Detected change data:
--------------------

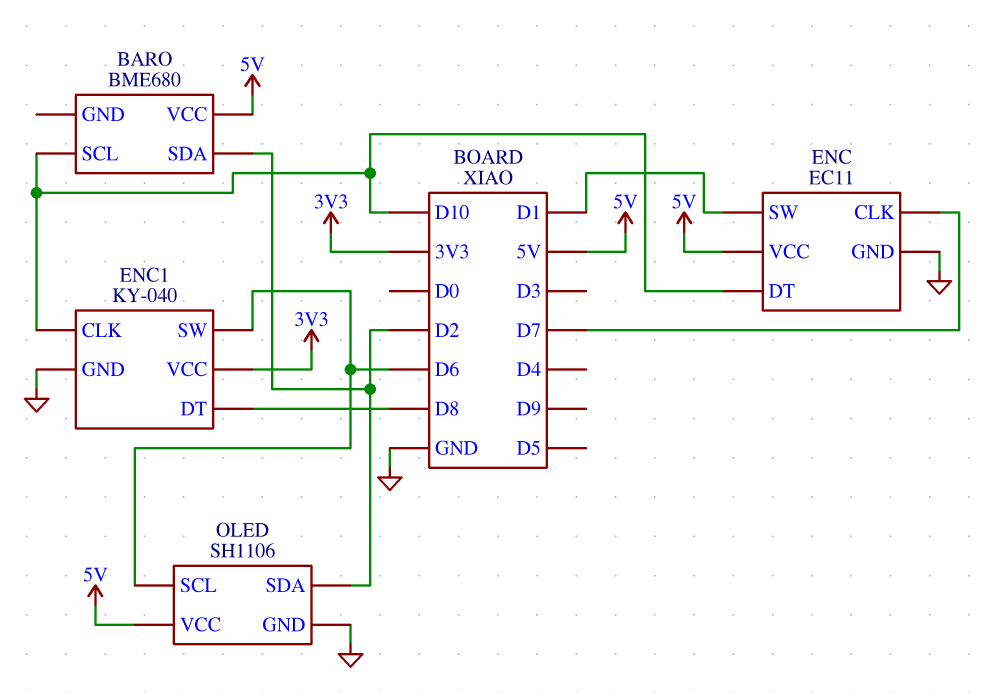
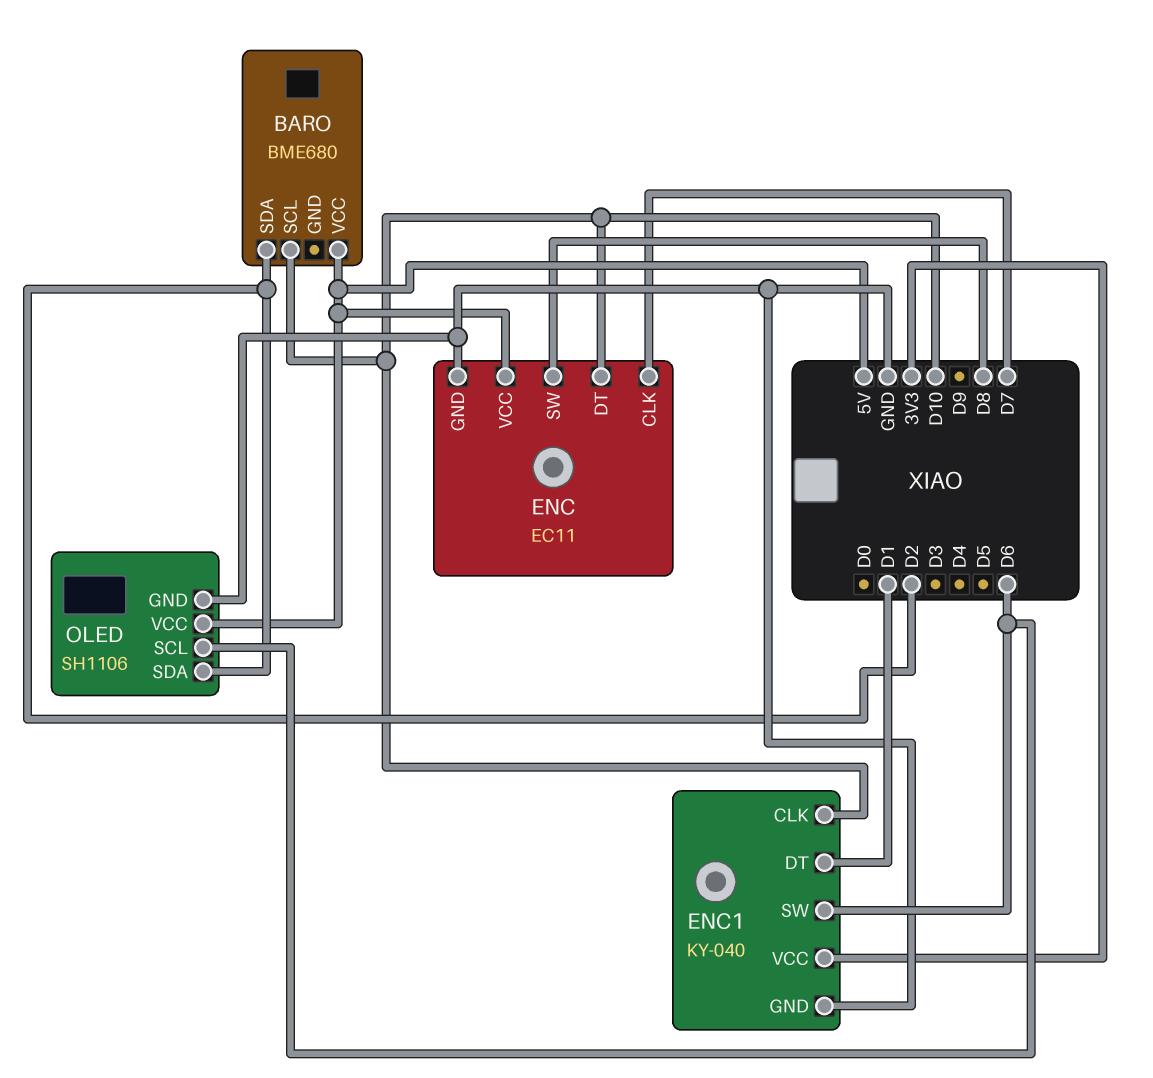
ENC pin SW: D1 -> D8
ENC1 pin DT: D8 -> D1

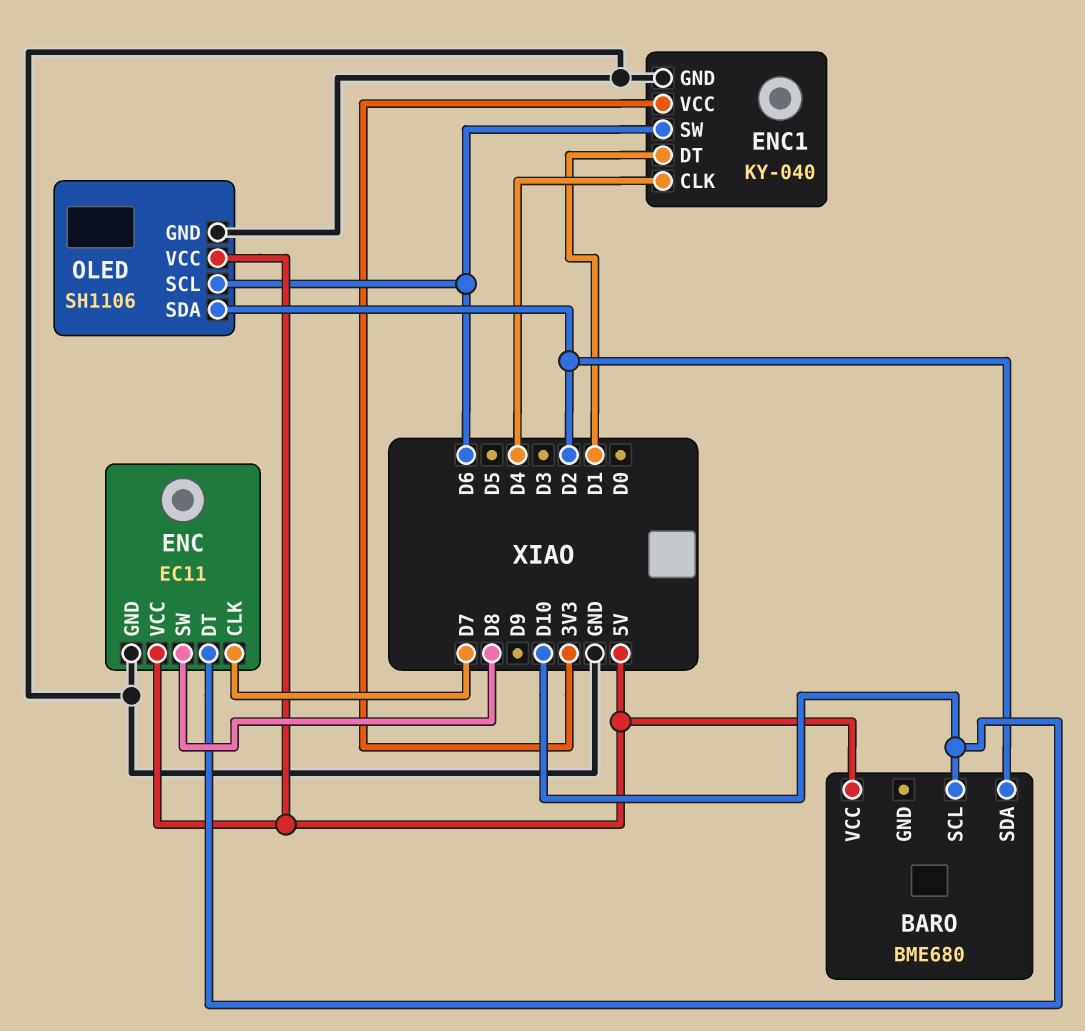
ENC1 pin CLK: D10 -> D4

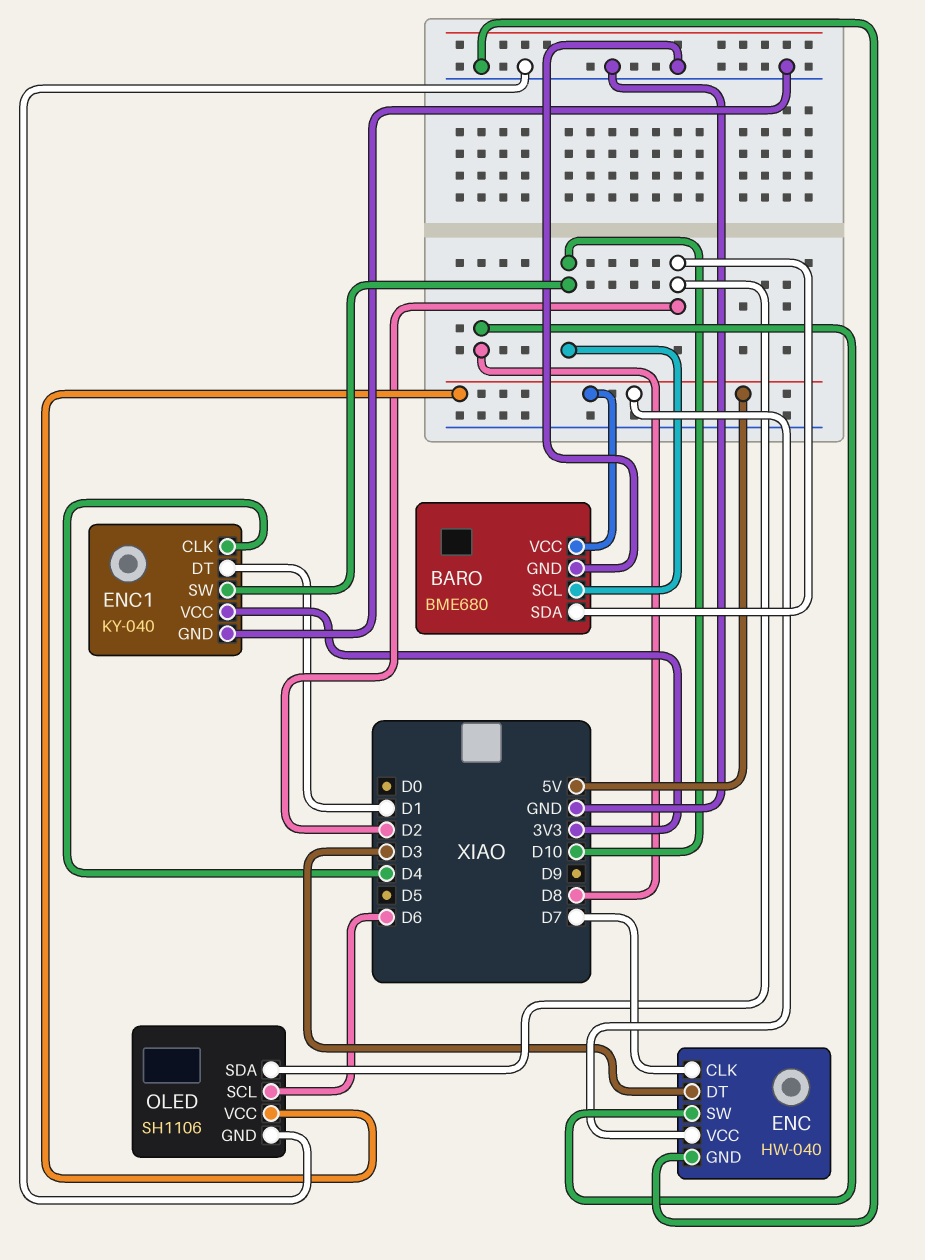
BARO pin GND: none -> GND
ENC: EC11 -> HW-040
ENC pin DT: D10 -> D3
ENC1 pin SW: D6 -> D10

--------------------

*Task:* Exact copy, pictures excluded: print only the lines from the line containing "ENC1 pin CLK: D10 -> D4" through the end of the records.

*Exercise solution:*
ENC1 pin CLK: D10 -> D4

BARO pin GND: none -> GND
ENC: EC11 -> HW-040
ENC pin DT: D10 -> D3
ENC1 pin SW: D6 -> D10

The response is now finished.